### What this task involves:
Copy the entries below exactly, but only from the line containing "yellow circle: (102, 205)" through the final line.

(Extracted records)
____________

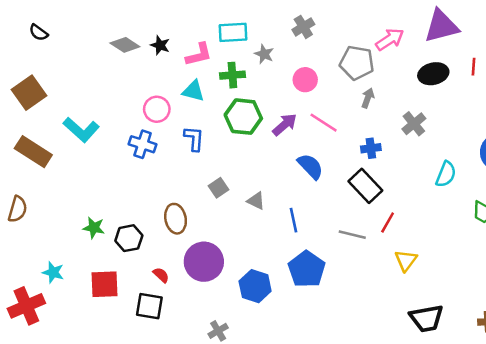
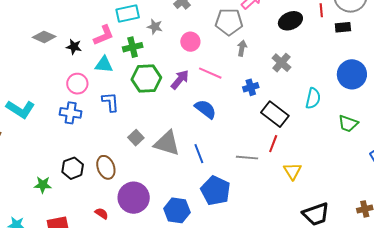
black star: (160, 45) -> (74, 47), moved
black rectangle: (365, 186) -> (275, 114), moved
gray triangle: (256, 201) -> (167, 143), size x1.8
black hexagon: (129, 238) -> (73, 168), moved

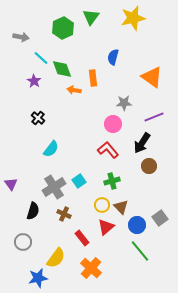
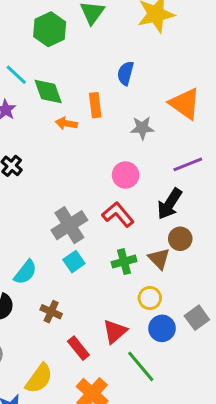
gray star: (124, 103) -> (142, 128), moved
cyan semicircle: (51, 149) -> (25, 272), moved
gray cross: (54, 187) -> (69, 225), moved
yellow circle: (102, 205) -> (150, 298), moved
brown triangle: (121, 207) -> (159, 259), moved
green line: (140, 251) -> (141, 366), moved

____________

### Solution:
yellow circle: (102, 205) -> (150, 298), moved
brown triangle: (121, 207) -> (159, 259), moved
green line: (140, 251) -> (141, 366), moved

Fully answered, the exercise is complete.